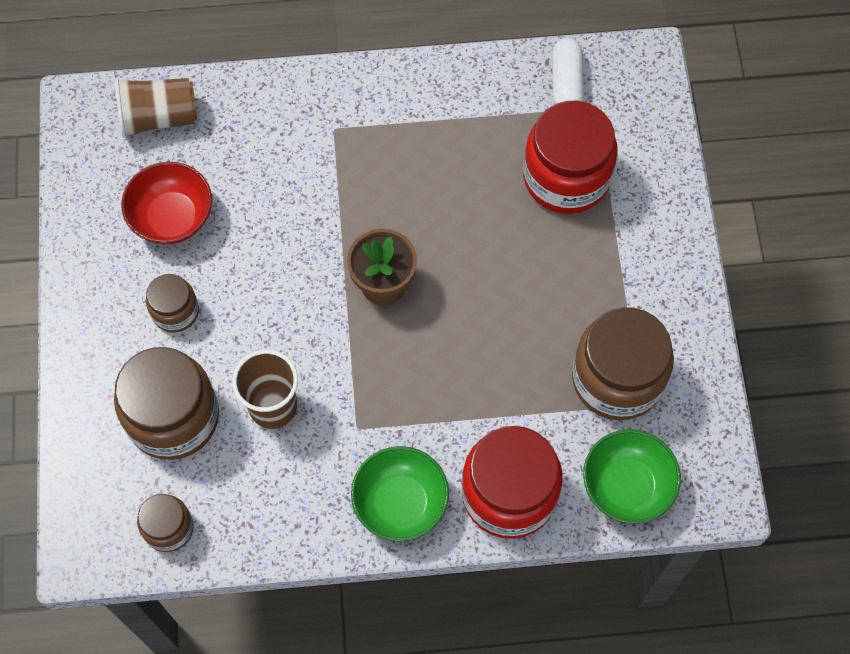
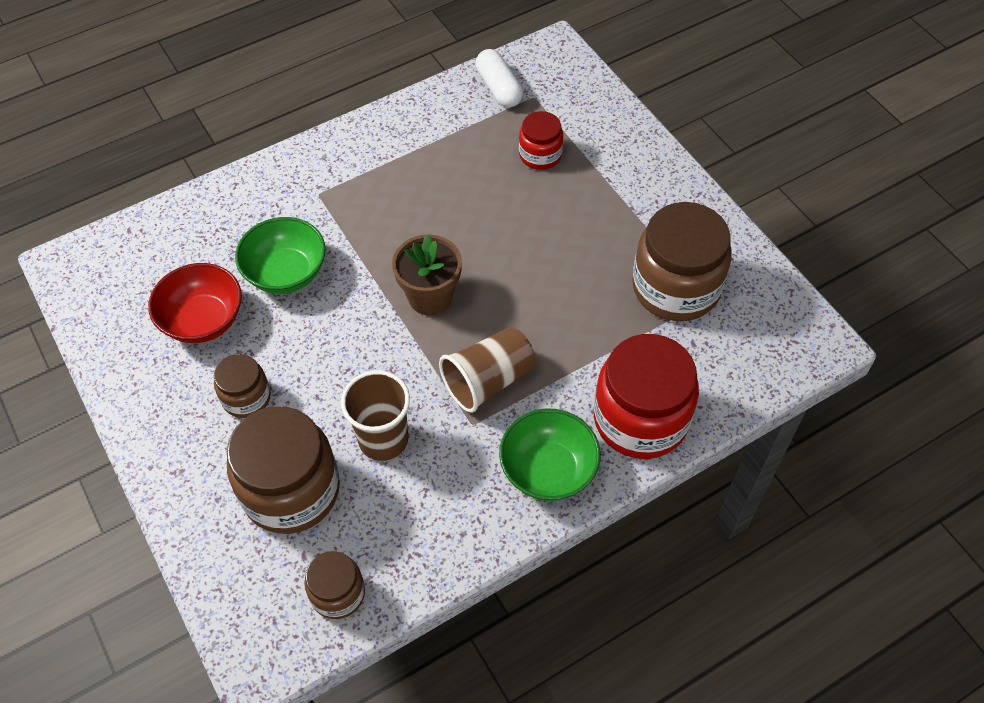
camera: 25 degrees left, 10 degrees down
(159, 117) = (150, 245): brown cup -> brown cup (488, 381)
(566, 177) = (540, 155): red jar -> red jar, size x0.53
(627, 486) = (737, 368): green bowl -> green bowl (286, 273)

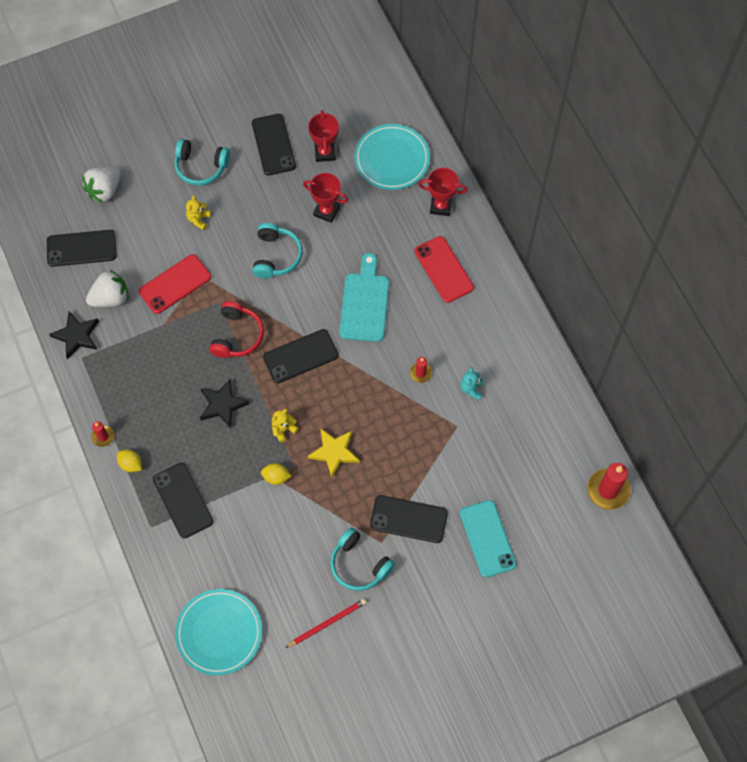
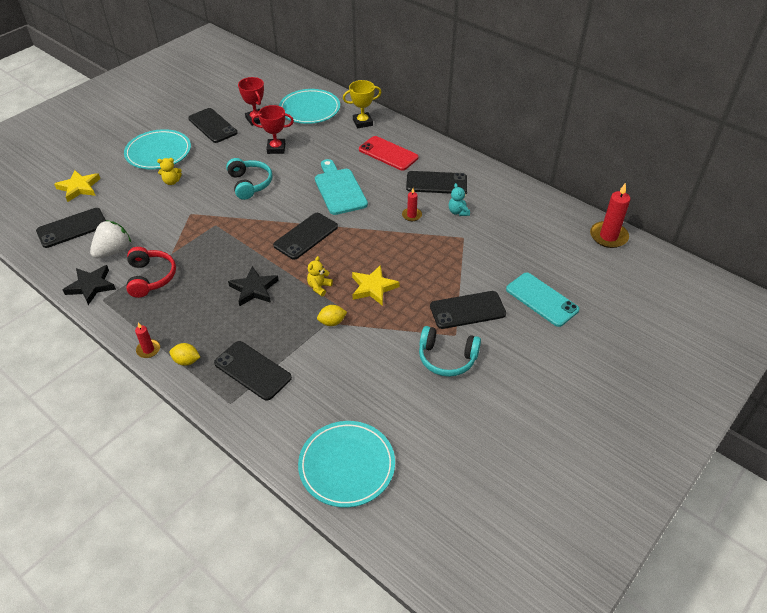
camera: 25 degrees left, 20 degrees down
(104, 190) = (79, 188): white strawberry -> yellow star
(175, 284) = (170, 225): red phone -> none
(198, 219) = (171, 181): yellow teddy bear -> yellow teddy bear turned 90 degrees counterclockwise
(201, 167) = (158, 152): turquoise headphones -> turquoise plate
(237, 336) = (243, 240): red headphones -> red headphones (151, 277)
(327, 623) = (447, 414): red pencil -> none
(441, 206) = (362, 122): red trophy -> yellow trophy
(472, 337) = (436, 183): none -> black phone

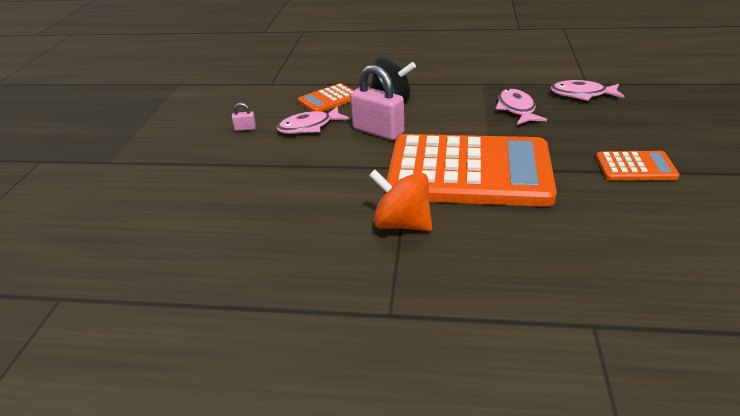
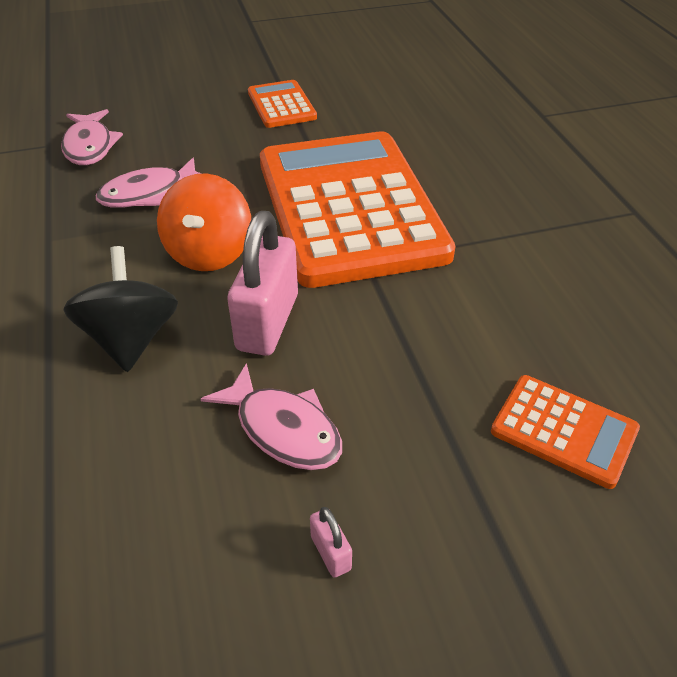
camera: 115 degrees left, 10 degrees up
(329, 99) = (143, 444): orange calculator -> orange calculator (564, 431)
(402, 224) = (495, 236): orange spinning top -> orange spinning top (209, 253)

■ AIM OF THE TASK: Copy each line of the data that includes the word "camera".

■ OUTPUT:
camera: 25 degrees left, 10 degrees down
camera: 25 degrees left, 20 degrees down
camera: 115 degrees left, 10 degrees up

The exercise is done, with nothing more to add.